> **WORK REQUIRED**
Only one span of the listing below is wanted: the lines from the one with "camera: 55 degrees right, 10 degrees up" through the one with "(373, 144) = (461, 291): red", reproduced exactly, both ends kept.

> **INPUT**
⟨

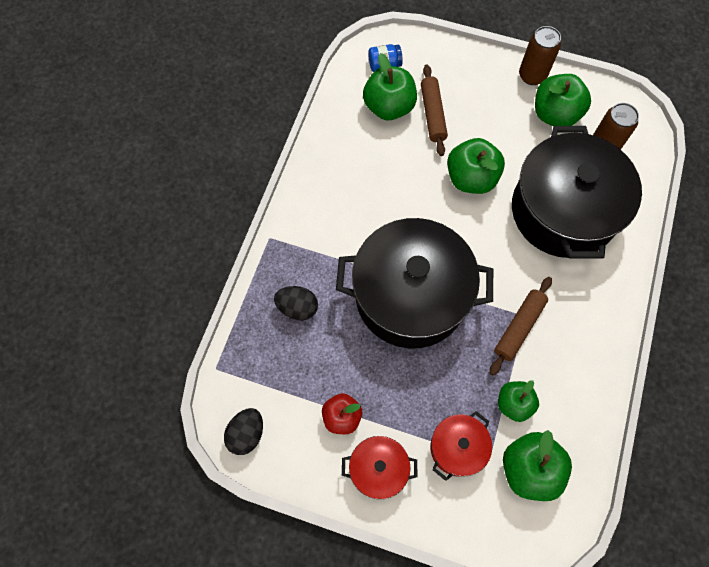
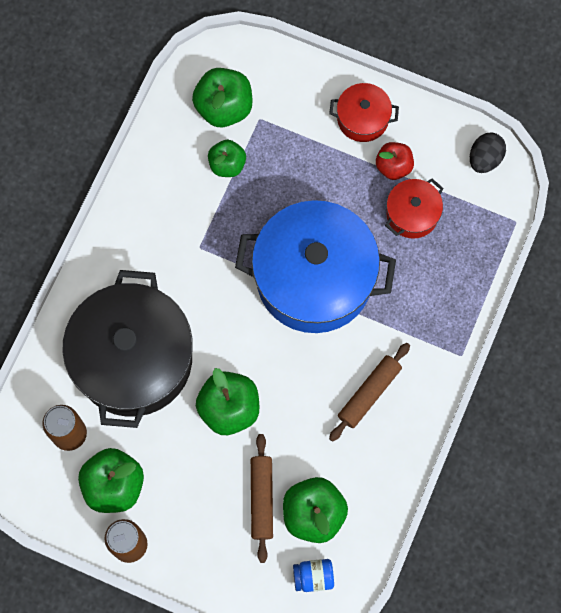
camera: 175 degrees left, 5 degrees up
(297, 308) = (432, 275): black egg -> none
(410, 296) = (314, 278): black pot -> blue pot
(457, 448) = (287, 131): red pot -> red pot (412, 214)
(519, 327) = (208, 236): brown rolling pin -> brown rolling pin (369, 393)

⟩
⟨

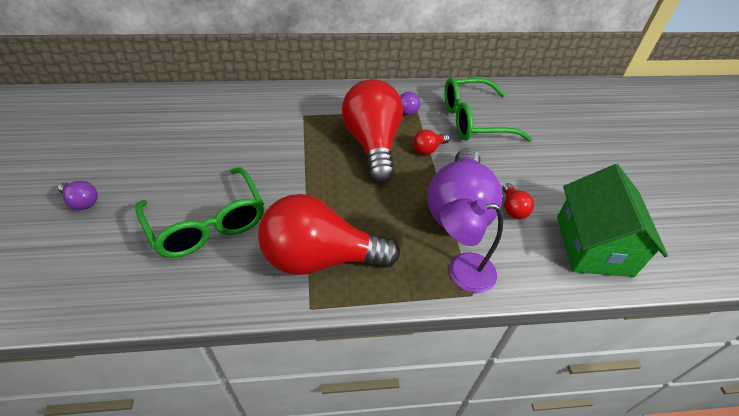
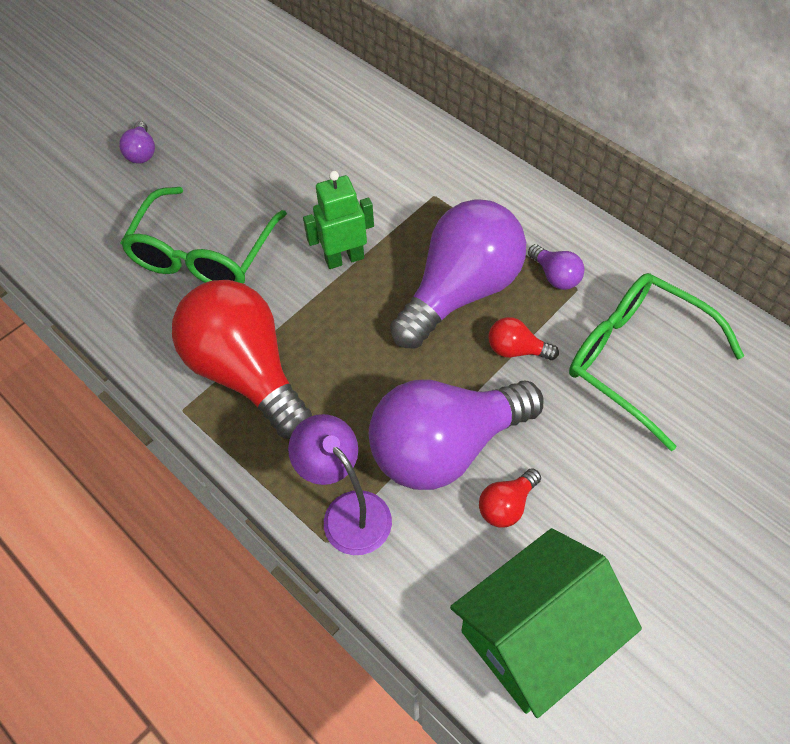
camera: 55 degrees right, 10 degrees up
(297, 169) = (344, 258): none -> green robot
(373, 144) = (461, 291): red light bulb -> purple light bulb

⟩

> **RESULT OF THE TASK**
camera: 55 degrees right, 10 degrees up
(297, 169) = (344, 258): none -> green robot
(373, 144) = (461, 291): red light bulb -> purple light bulb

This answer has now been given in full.